─── RECORDED DATA ───

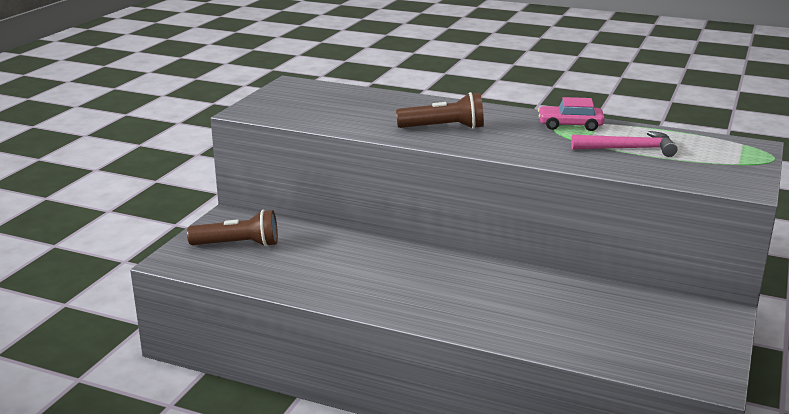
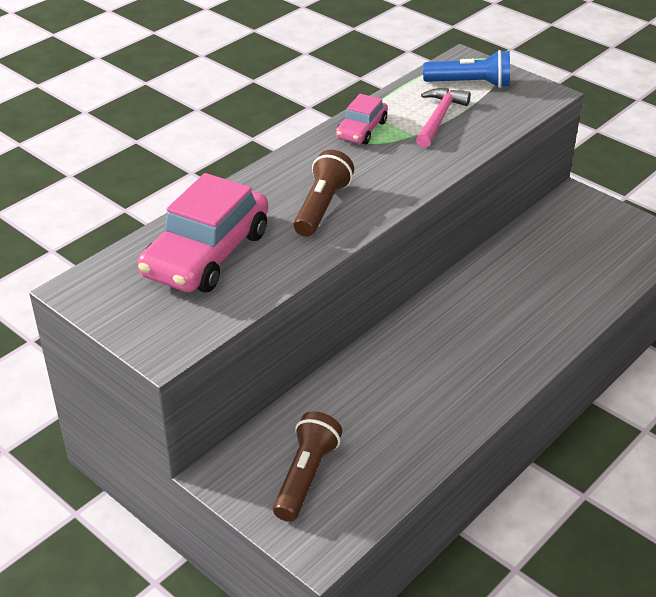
camera: 70 degrees left, 15 degrees up
(354, 106) = (207, 254): none -> pink car
(710, 153) = (470, 84): none -> blue flashlight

───

Set down every line above exactly, pictures excluded.

camera: 70 degrees left, 15 degrees up
(354, 106) = (207, 254): none -> pink car
(710, 153) = (470, 84): none -> blue flashlight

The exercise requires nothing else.